[Records excerpted from a collection]
*****

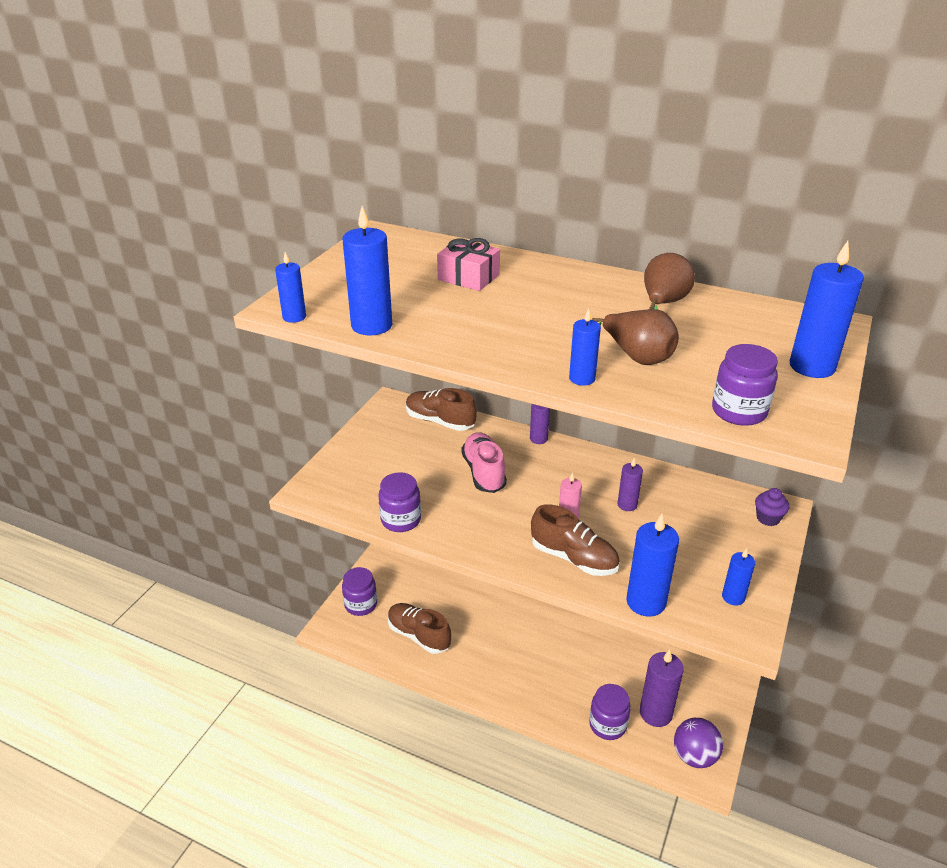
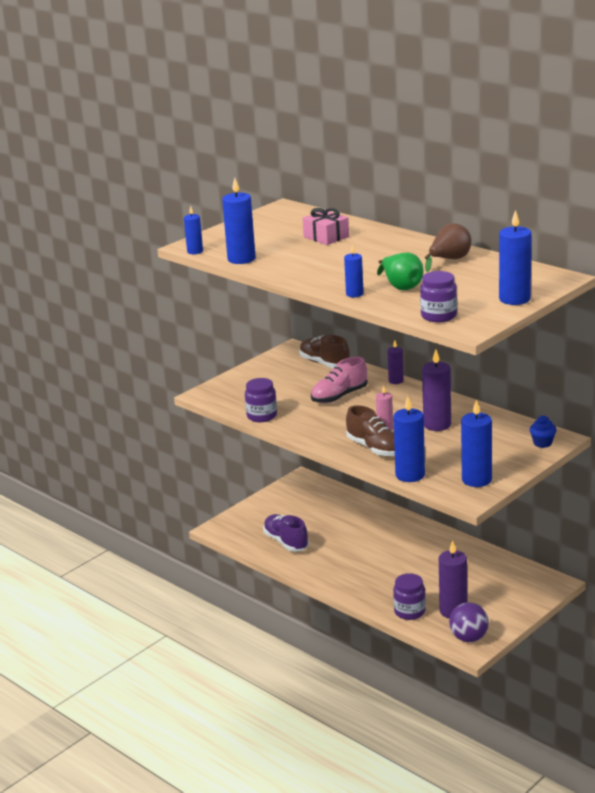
camera: 20 degrees right, 10 degrees down
purple jar [342,567,377,616] -> none
brown shoe [388,603,451,654] -> purple shoe [263,514,309,552]
pink shoe [461,432,507,493] -> pink shoe turned 135 degrees counterclockwise [311,357,368,403]
brown pear [592,309,679,365] -> green pear [377,253,424,290]
purple candle [617,458,643,511] -> purple candle [422,350,451,431], size x1.73
blue candle [722,548,755,606] -> blue candle [461,400,492,487], size x1.73
purple cupcake [755,488,789,526] -> blue cupcake [530,415,557,448]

*****

ACTIVITY. Transcribe all the data word for word; the images stay out.

THE ANSWER.
camera: 20 degrees right, 10 degrees down
purple jar [342,567,377,616] -> none
brown shoe [388,603,451,654] -> purple shoe [263,514,309,552]
pink shoe [461,432,507,493] -> pink shoe turned 135 degrees counterclockwise [311,357,368,403]
brown pear [592,309,679,365] -> green pear [377,253,424,290]
purple candle [617,458,643,511] -> purple candle [422,350,451,431], size x1.73
blue candle [722,548,755,606] -> blue candle [461,400,492,487], size x1.73
purple cupcake [755,488,789,526] -> blue cupcake [530,415,557,448]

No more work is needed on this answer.